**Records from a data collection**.
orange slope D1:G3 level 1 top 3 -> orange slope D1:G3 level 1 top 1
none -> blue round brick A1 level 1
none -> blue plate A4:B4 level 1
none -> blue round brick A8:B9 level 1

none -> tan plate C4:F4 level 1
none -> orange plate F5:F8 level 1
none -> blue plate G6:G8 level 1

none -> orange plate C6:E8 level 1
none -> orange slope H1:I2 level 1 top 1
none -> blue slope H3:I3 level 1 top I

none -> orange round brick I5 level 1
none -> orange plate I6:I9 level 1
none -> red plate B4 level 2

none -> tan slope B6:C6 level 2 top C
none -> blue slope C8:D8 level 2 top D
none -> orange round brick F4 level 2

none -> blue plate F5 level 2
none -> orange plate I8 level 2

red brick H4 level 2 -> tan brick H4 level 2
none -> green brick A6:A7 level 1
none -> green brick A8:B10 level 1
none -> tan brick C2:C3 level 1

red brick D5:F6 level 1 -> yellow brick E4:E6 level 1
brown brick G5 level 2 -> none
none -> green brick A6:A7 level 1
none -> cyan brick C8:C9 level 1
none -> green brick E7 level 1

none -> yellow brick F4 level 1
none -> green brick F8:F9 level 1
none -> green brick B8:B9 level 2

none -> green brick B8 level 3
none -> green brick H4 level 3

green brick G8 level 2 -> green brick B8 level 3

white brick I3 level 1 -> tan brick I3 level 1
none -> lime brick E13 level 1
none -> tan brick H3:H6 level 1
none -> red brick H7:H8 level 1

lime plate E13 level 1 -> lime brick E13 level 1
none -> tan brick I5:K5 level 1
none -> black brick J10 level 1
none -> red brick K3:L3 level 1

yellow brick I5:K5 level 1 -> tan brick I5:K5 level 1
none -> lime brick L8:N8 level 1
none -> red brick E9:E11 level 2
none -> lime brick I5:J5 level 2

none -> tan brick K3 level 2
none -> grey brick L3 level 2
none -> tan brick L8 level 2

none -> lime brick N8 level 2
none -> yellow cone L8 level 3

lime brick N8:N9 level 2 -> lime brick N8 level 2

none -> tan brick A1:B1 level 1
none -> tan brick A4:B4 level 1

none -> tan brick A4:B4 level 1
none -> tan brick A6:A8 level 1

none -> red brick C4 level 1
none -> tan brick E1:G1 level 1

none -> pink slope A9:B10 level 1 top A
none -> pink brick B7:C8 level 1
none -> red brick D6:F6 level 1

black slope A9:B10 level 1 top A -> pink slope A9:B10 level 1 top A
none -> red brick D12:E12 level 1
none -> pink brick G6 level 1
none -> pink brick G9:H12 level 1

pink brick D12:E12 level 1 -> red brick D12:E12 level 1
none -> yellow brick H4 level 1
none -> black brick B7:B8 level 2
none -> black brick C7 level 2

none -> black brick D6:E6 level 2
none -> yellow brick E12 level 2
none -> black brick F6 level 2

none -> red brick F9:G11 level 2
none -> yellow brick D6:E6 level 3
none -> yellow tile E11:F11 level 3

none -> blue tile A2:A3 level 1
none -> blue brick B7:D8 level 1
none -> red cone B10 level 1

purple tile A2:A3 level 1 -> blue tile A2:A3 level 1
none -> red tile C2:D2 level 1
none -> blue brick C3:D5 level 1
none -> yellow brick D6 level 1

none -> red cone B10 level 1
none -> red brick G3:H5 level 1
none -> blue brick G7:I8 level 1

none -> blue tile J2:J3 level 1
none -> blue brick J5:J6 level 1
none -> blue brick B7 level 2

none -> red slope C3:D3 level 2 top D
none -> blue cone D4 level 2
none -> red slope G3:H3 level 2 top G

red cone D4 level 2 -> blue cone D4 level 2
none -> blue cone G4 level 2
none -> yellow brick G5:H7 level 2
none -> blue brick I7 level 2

**EXERCISE DETAILS**.
Nothing in the entries above may be left out; retype them all exactly.

**ANSWER BOX**.
orange slope D1:G3 level 1 top 3 -> orange slope D1:G3 level 1 top 1
none -> blue round brick A1 level 1
none -> blue plate A4:B4 level 1
none -> blue round brick A8:B9 level 1

none -> tan plate C4:F4 level 1
none -> orange plate F5:F8 level 1
none -> blue plate G6:G8 level 1

none -> orange plate C6:E8 level 1
none -> orange slope H1:I2 level 1 top 1
none -> blue slope H3:I3 level 1 top I

none -> orange round brick I5 level 1
none -> orange plate I6:I9 level 1
none -> red plate B4 level 2

none -> tan slope B6:C6 level 2 top C
none -> blue slope C8:D8 level 2 top D
none -> orange round brick F4 level 2

none -> blue plate F5 level 2
none -> orange plate I8 level 2

red brick H4 level 2 -> tan brick H4 level 2
none -> green brick A6:A7 level 1
none -> green brick A8:B10 level 1
none -> tan brick C2:C3 level 1

red brick D5:F6 level 1 -> yellow brick E4:E6 level 1
brown brick G5 level 2 -> none
none -> green brick A6:A7 level 1
none -> cyan brick C8:C9 level 1
none -> green brick E7 level 1

none -> yellow brick F4 level 1
none -> green brick F8:F9 level 1
none -> green brick B8:B9 level 2

none -> green brick B8 level 3
none -> green brick H4 level 3

green brick G8 level 2 -> green brick B8 level 3

white brick I3 level 1 -> tan brick I3 level 1
none -> lime brick E13 level 1
none -> tan brick H3:H6 level 1
none -> red brick H7:H8 level 1

lime plate E13 level 1 -> lime brick E13 level 1
none -> tan brick I5:K5 level 1
none -> black brick J10 level 1
none -> red brick K3:L3 level 1

yellow brick I5:K5 level 1 -> tan brick I5:K5 level 1
none -> lime brick L8:N8 level 1
none -> red brick E9:E11 level 2
none -> lime brick I5:J5 level 2

none -> tan brick K3 level 2
none -> grey brick L3 level 2
none -> tan brick L8 level 2

none -> lime brick N8 level 2
none -> yellow cone L8 level 3

lime brick N8:N9 level 2 -> lime brick N8 level 2

none -> tan brick A1:B1 level 1
none -> tan brick A4:B4 level 1

none -> tan brick A4:B4 level 1
none -> tan brick A6:A8 level 1

none -> red brick C4 level 1
none -> tan brick E1:G1 level 1

none -> pink slope A9:B10 level 1 top A
none -> pink brick B7:C8 level 1
none -> red brick D6:F6 level 1

black slope A9:B10 level 1 top A -> pink slope A9:B10 level 1 top A
none -> red brick D12:E12 level 1
none -> pink brick G6 level 1
none -> pink brick G9:H12 level 1

pink brick D12:E12 level 1 -> red brick D12:E12 level 1
none -> yellow brick H4 level 1
none -> black brick B7:B8 level 2
none -> black brick C7 level 2

none -> black brick D6:E6 level 2
none -> yellow brick E12 level 2
none -> black brick F6 level 2

none -> red brick F9:G11 level 2
none -> yellow brick D6:E6 level 3
none -> yellow tile E11:F11 level 3

none -> blue tile A2:A3 level 1
none -> blue brick B7:D8 level 1
none -> red cone B10 level 1

purple tile A2:A3 level 1 -> blue tile A2:A3 level 1
none -> red tile C2:D2 level 1
none -> blue brick C3:D5 level 1
none -> yellow brick D6 level 1

none -> red cone B10 level 1
none -> red brick G3:H5 level 1
none -> blue brick G7:I8 level 1

none -> blue tile J2:J3 level 1
none -> blue brick J5:J6 level 1
none -> blue brick B7 level 2

none -> red slope C3:D3 level 2 top D
none -> blue cone D4 level 2
none -> red slope G3:H3 level 2 top G

red cone D4 level 2 -> blue cone D4 level 2
none -> blue cone G4 level 2
none -> yellow brick G5:H7 level 2
none -> blue brick I7 level 2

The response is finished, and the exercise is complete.